Work required » Exact transcription with no images: write out all of the entries below.

Records supplied »
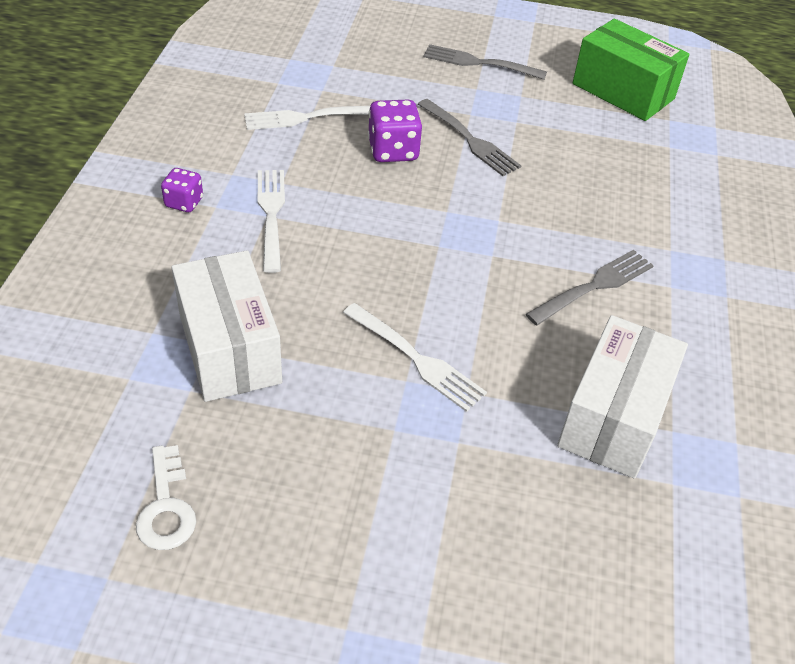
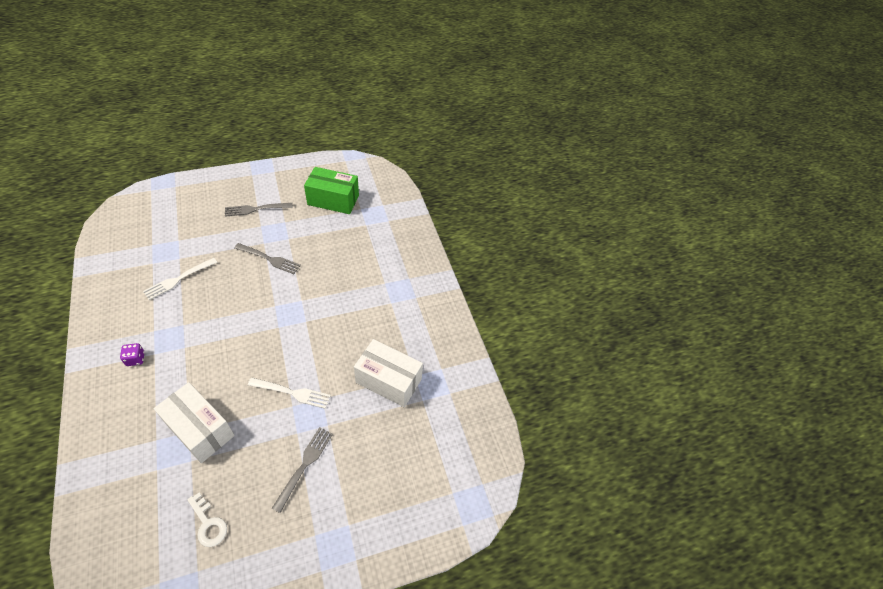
camera: 30 degrees left, 5 degrees up
(271, 215) = (187, 346): white fork -> none
(393, 151) = (233, 281): purple dice -> none
(593, 287) = (357, 318): grey fork -> grey fork (304, 466)
(614, 417) = (388, 380): white box -> white box turned 60 degrees counterclockwise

Completed exercise »
camera: 30 degrees left, 5 degrees up
(271, 215) = (187, 346): white fork -> none
(393, 151) = (233, 281): purple dice -> none
(593, 287) = (357, 318): grey fork -> grey fork (304, 466)
(614, 417) = (388, 380): white box -> white box turned 60 degrees counterclockwise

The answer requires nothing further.